RECORDS FOR THE EXERCISE =
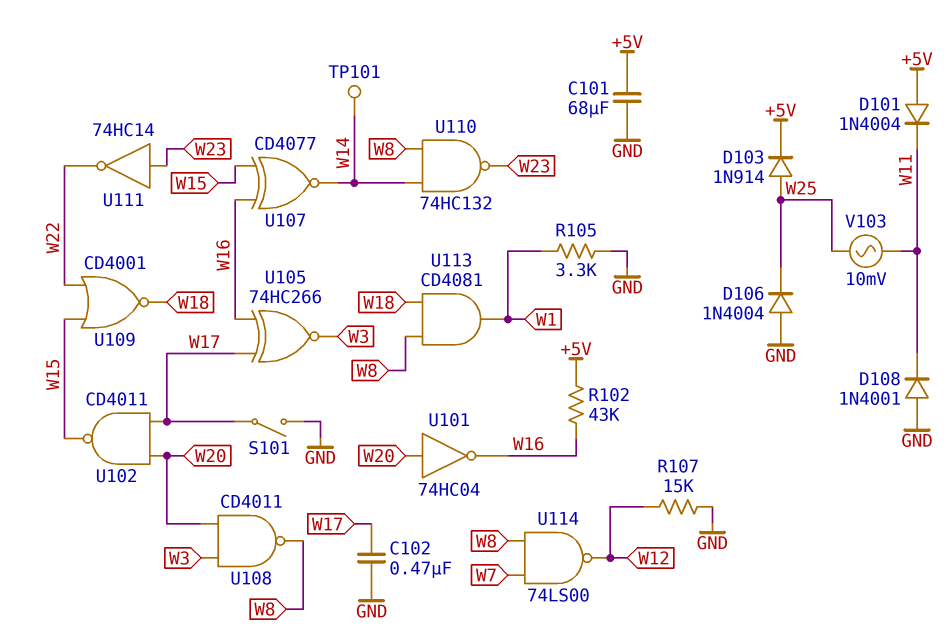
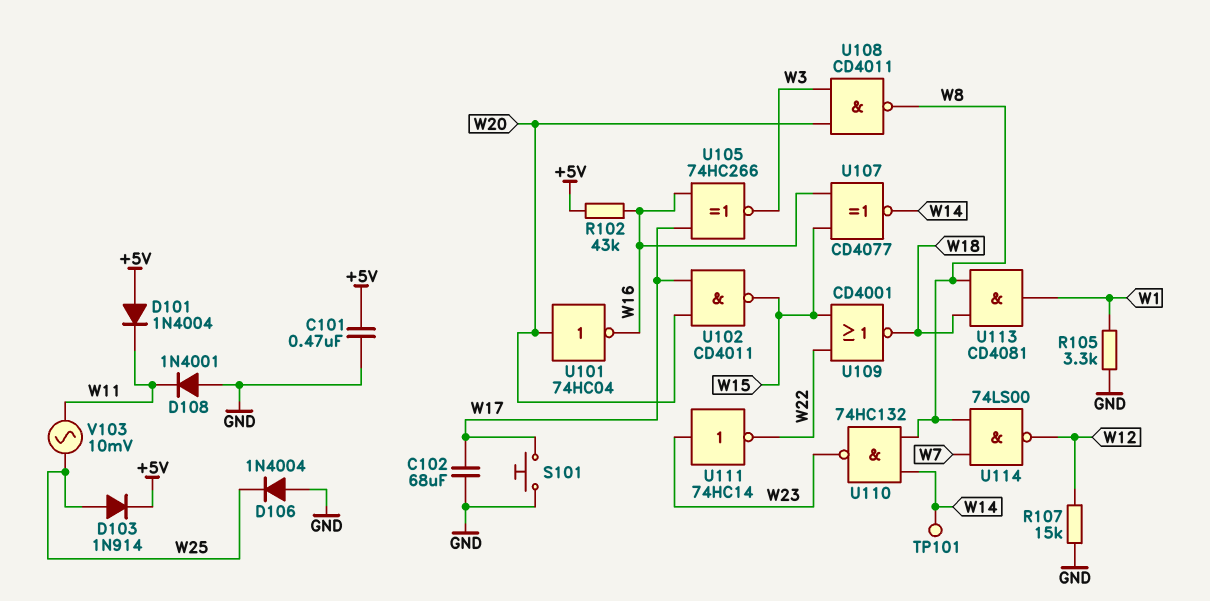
C101: 68uF (+5V, GND) -> 470nF (+5V, GND)
C102: 470nF (GND, W17) -> 68uF (GND, W17)
S101: switch (GND, W17) -> button (GND, W17)

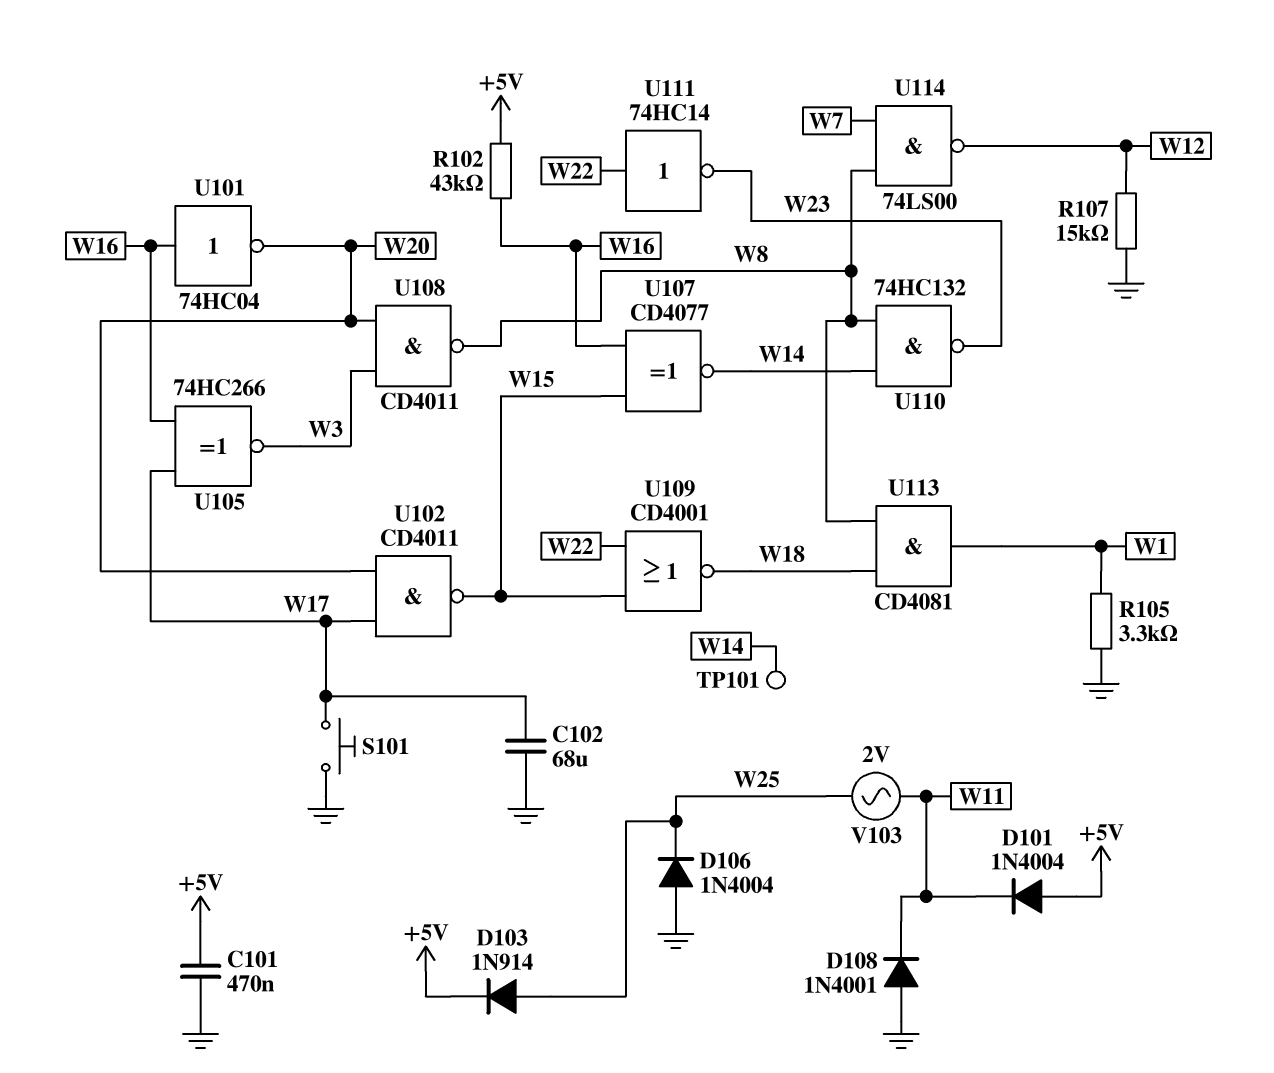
U101: NOT 74HC04 (in W20, out W16) -> NOT 74HC04 (in W16, out W20)
U111: NOT 74HC14 (in W23, out W22) -> NOT 74HC14 (in W22, out W23)
V103: AC 10mV (W11, W25) -> AC 2V (W11, W25)

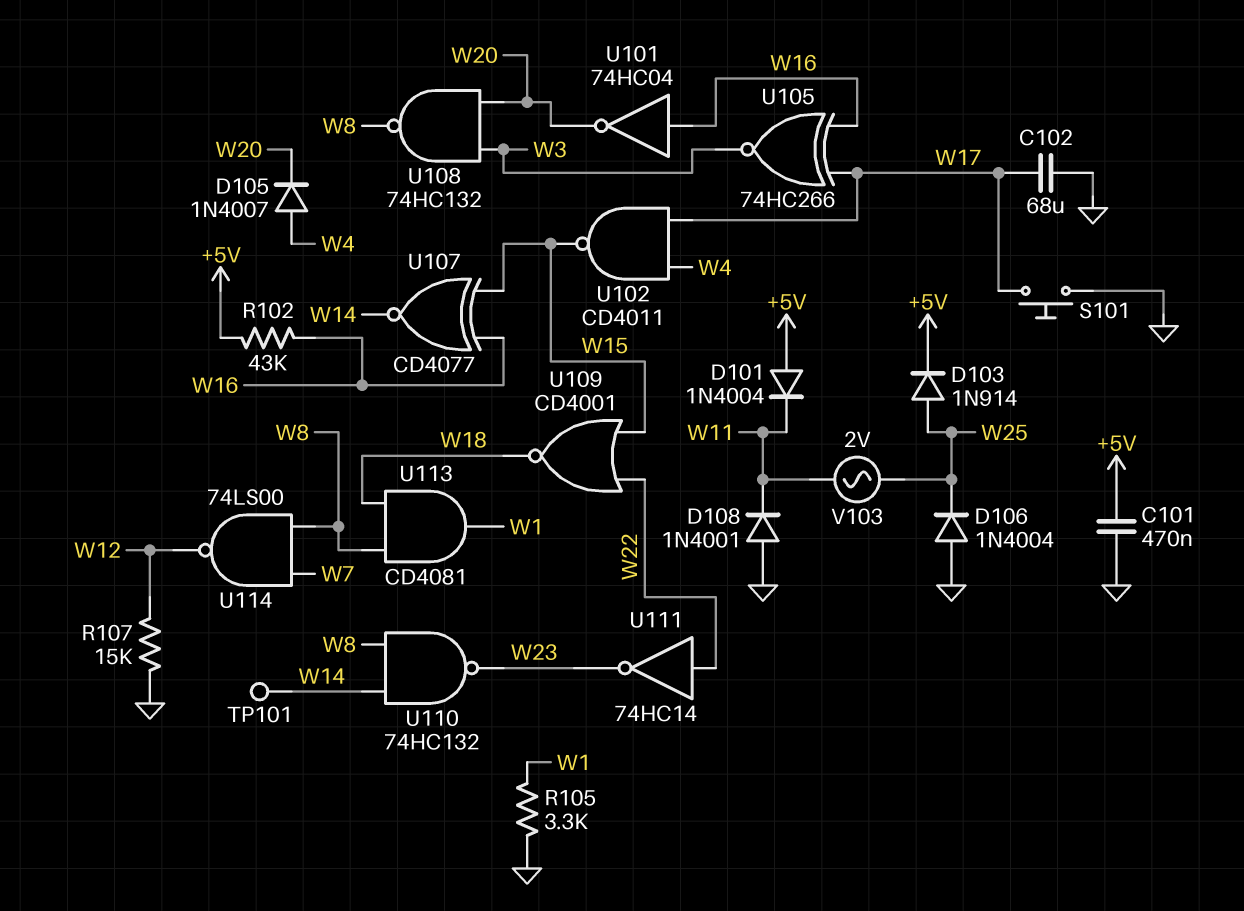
D105: none -> diode 1N4007 (A W4, K W20)
U102: NAND CD4011 (in W17, in W20, out W15) -> NAND CD4011 (in W4, in W17, out W15)
U108: NAND CD4011 (in W3, in W20, out W8) -> NAND 74HC132 (in W3, in W20, out W8)

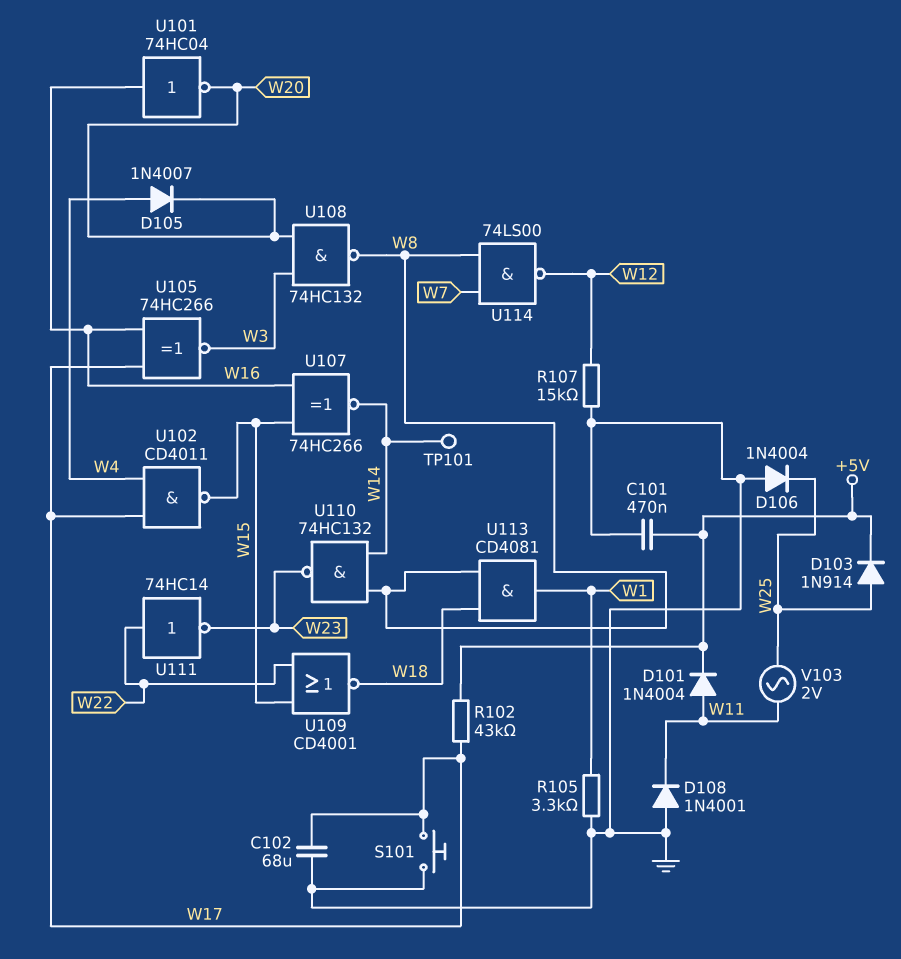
D101: diode 1N4004 (A +5V, K W11) -> diode 1N4004 (A W11, K +5V)
R102: 43k (+5V, W16) -> 43k (+5V, W17)
U107: XNOR CD4077 (in W15, in W16, out W14) -> XNOR 74HC266 (in W15, in W16, out W14)

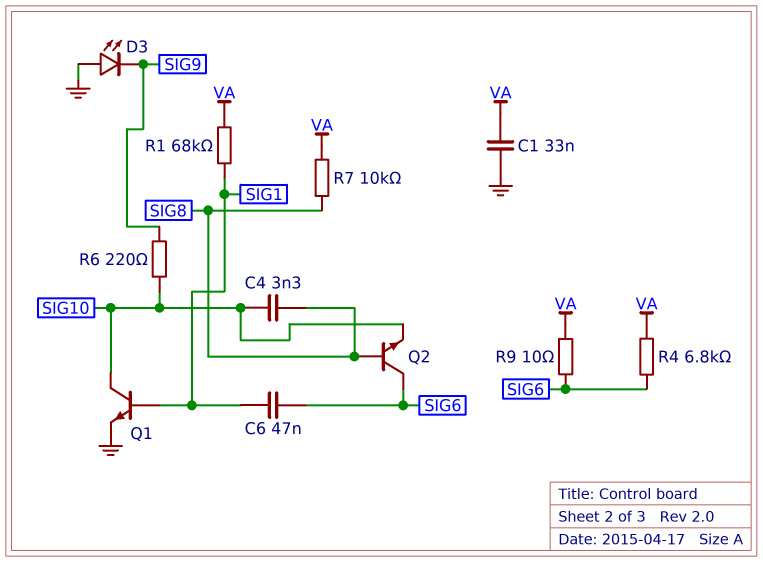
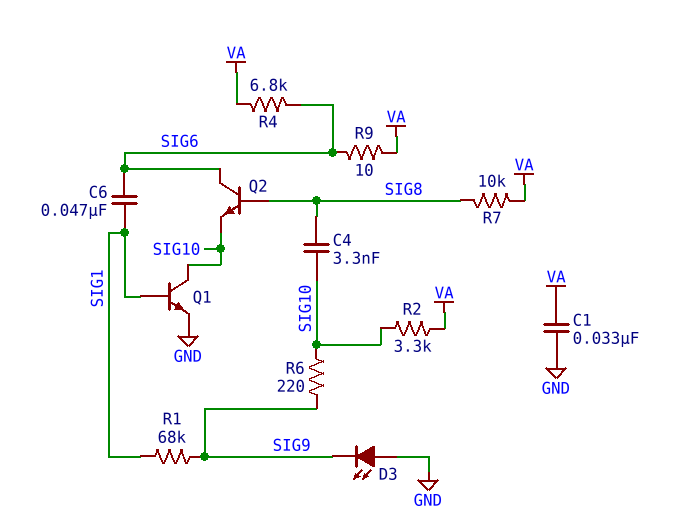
R1: 68k (SIG1, VA) -> 68k (SIG1, SIG9)
R2: none -> 3.3k (SIG10, VA)

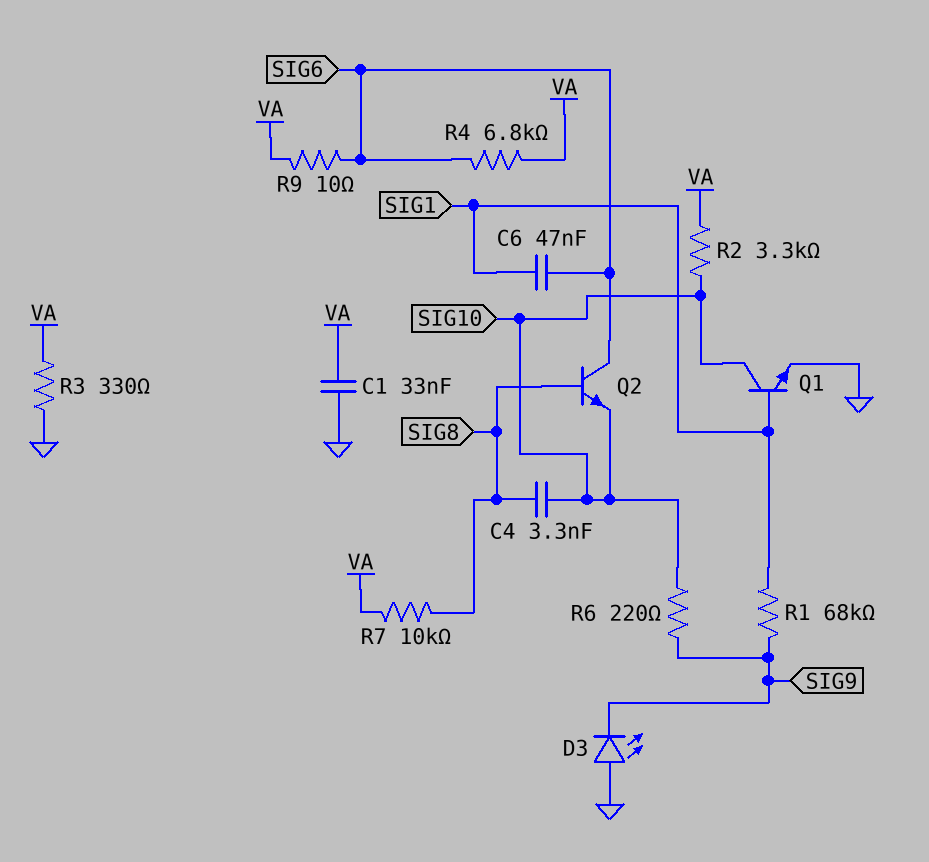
R3: none -> 330 (GND, VA)

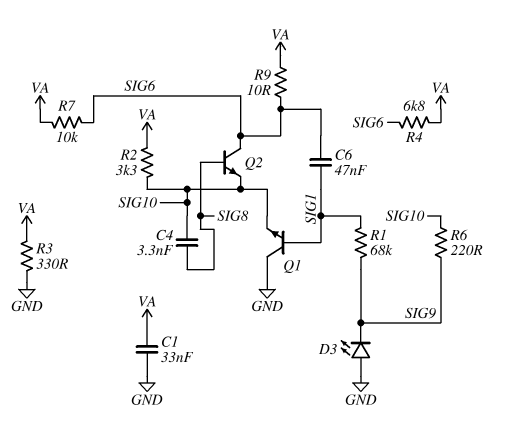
Q1: NPN (B SIG1, C SIG10, E GND) -> NPN (B SIG1, C GND, E SIG10)
R7: 10k (SIG8, VA) -> 10k (SIG6, VA)

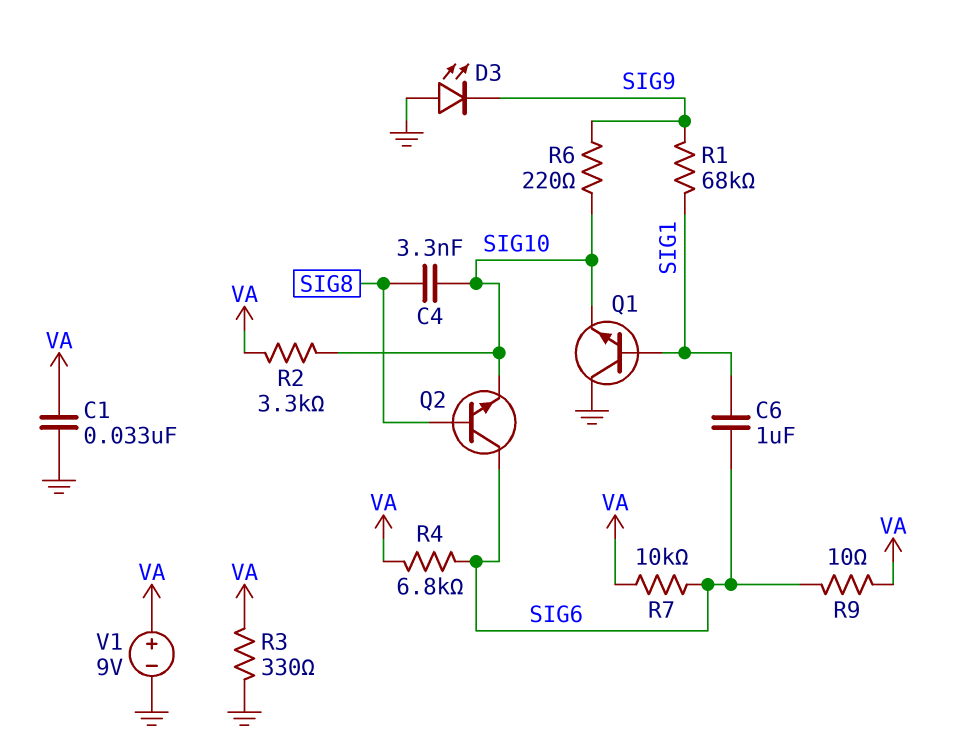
C6: 47nF (SIG1, SIG6) -> 1uF (SIG1, SIG6)
V1: none -> 9V (plus VA, minus GND)

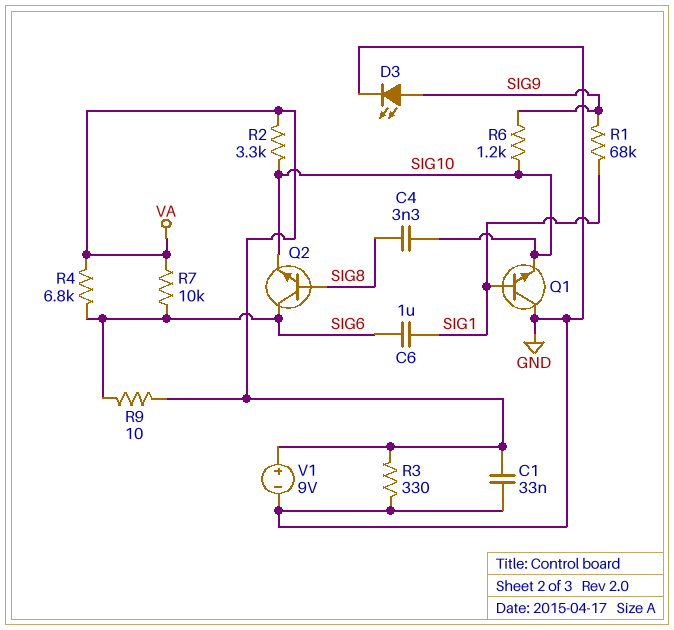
D3: LED (A GND, K SIG9) -> LED (A SIG9, K GND)
R6: 220 (SIG9, SIG10) -> 1.2k (SIG9, SIG10)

EXERCISE REQUIREMENTS =
Your answer must be the lines from the one containing "U107: XNOR CD4077" through the last line of the records, copied exactly, with no pictures.

REPLY TO THE TASK =
U107: XNOR CD4077 (in W15, in W16, out W14) -> XNOR 74HC266 (in W15, in W16, out W14)

R1: 68k (SIG1, VA) -> 68k (SIG1, SIG9)
R2: none -> 3.3k (SIG10, VA)

R3: none -> 330 (GND, VA)

Q1: NPN (B SIG1, C SIG10, E GND) -> NPN (B SIG1, C GND, E SIG10)
R7: 10k (SIG8, VA) -> 10k (SIG6, VA)

C6: 47nF (SIG1, SIG6) -> 1uF (SIG1, SIG6)
V1: none -> 9V (plus VA, minus GND)

D3: LED (A GND, K SIG9) -> LED (A SIG9, K GND)
R6: 220 (SIG9, SIG10) -> 1.2k (SIG9, SIG10)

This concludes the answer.